*What you are asked to do*.
Your answer must consist solely of the lines from the one containing "The GreenButton at 360 449 appeared." through the last line of the records below, reproduced exactly, with all pictures omitted.

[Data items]
****************************************
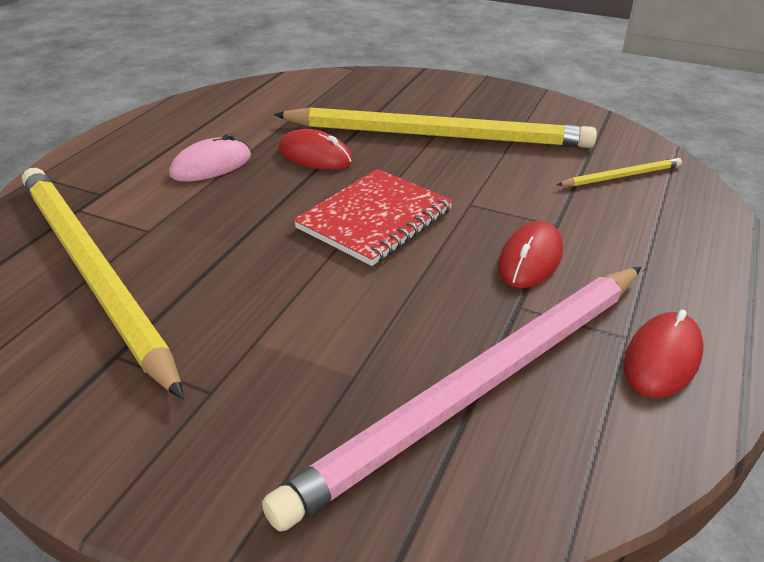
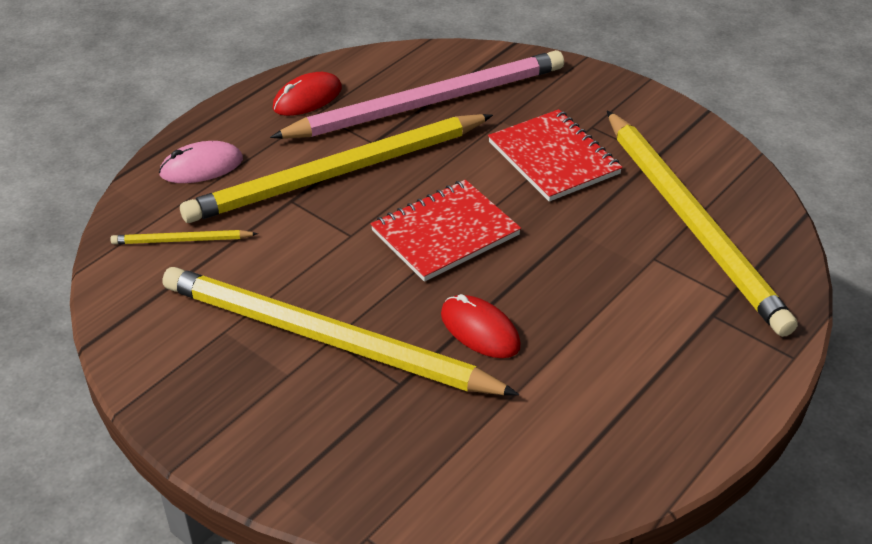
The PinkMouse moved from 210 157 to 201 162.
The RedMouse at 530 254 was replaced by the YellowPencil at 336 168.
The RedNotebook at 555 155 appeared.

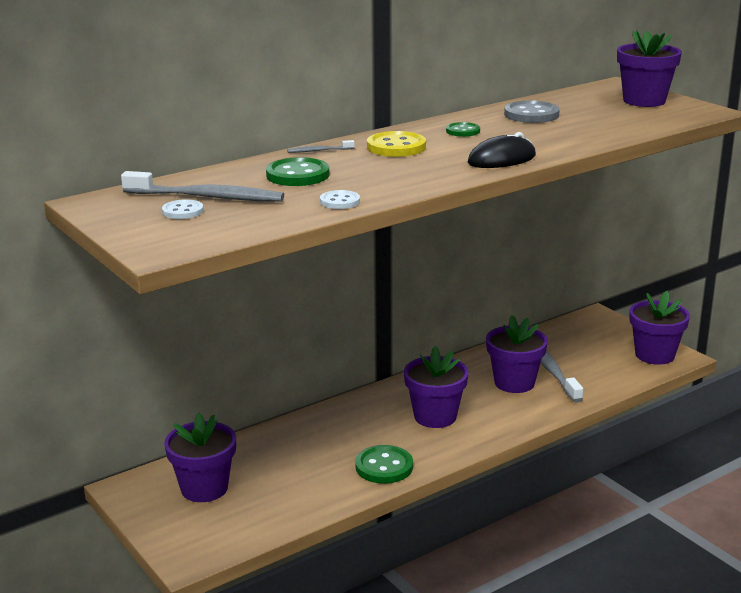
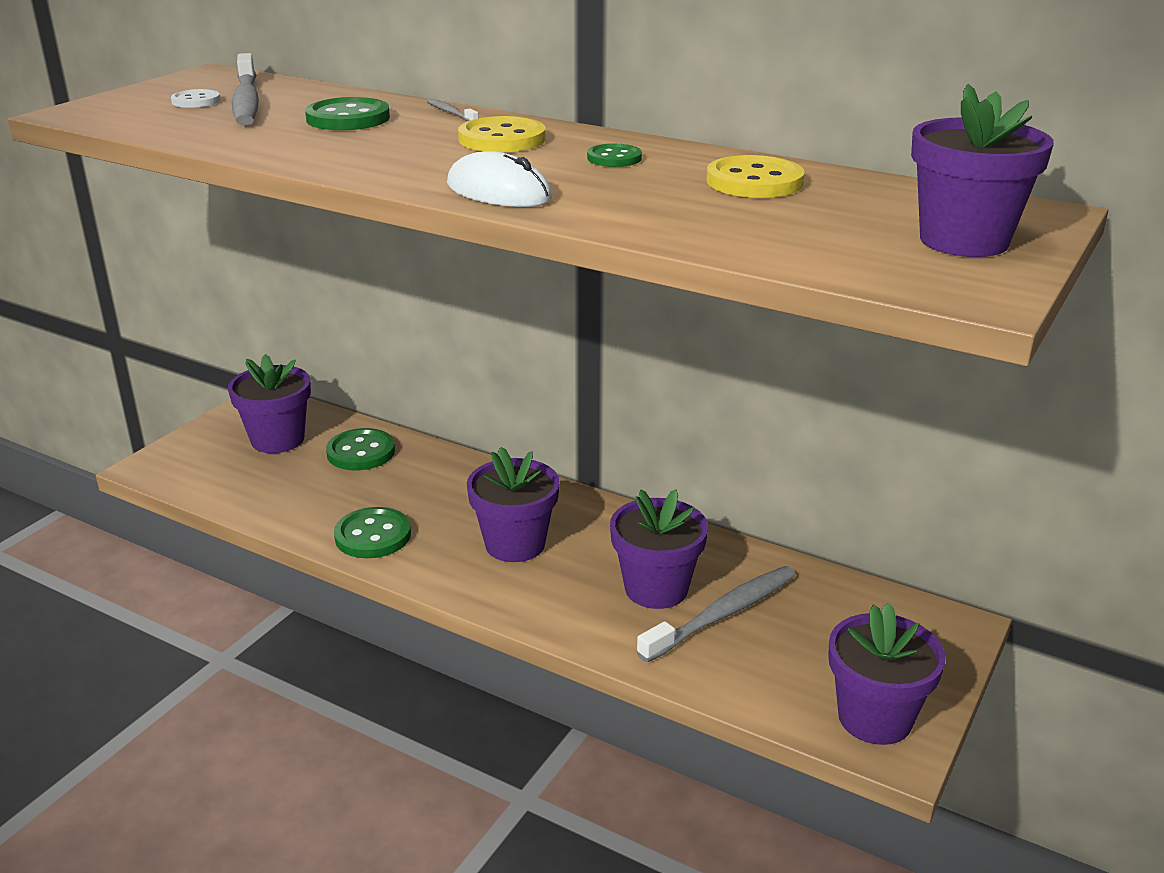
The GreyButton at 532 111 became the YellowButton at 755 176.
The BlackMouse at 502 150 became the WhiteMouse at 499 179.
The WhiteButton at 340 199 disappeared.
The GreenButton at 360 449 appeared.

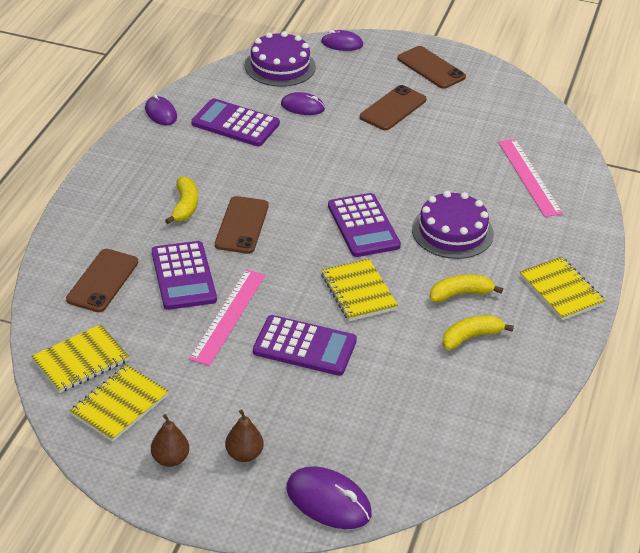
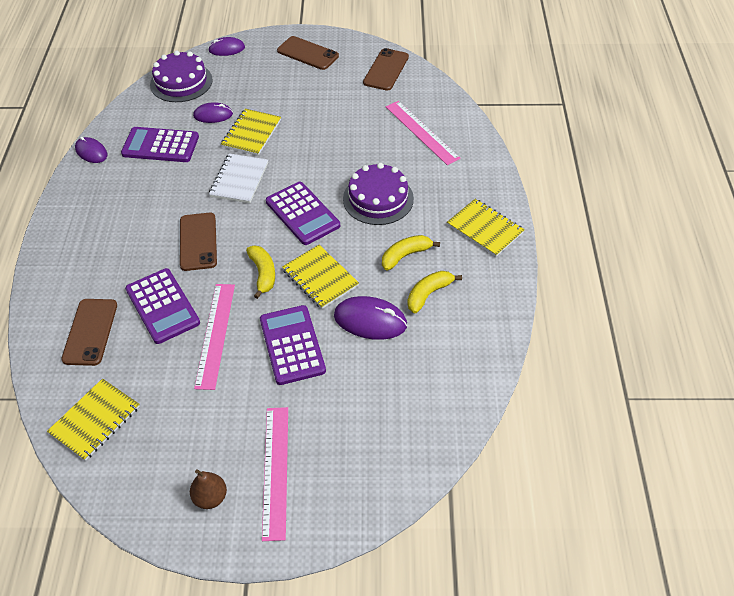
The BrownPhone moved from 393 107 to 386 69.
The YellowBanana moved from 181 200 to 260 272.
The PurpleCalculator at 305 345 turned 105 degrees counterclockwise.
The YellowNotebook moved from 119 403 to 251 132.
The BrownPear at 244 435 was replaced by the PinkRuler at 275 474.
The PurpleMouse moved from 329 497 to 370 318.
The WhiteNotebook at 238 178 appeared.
****************************************
*Reply*.
The GreenButton at 360 449 appeared.

The BrownPhone moved from 393 107 to 386 69.
The YellowBanana moved from 181 200 to 260 272.
The PurpleCalculator at 305 345 turned 105 degrees counterclockwise.
The YellowNotebook moved from 119 403 to 251 132.
The BrownPear at 244 435 was replaced by the PinkRuler at 275 474.
The PurpleMouse moved from 329 497 to 370 318.
The WhiteNotebook at 238 178 appeared.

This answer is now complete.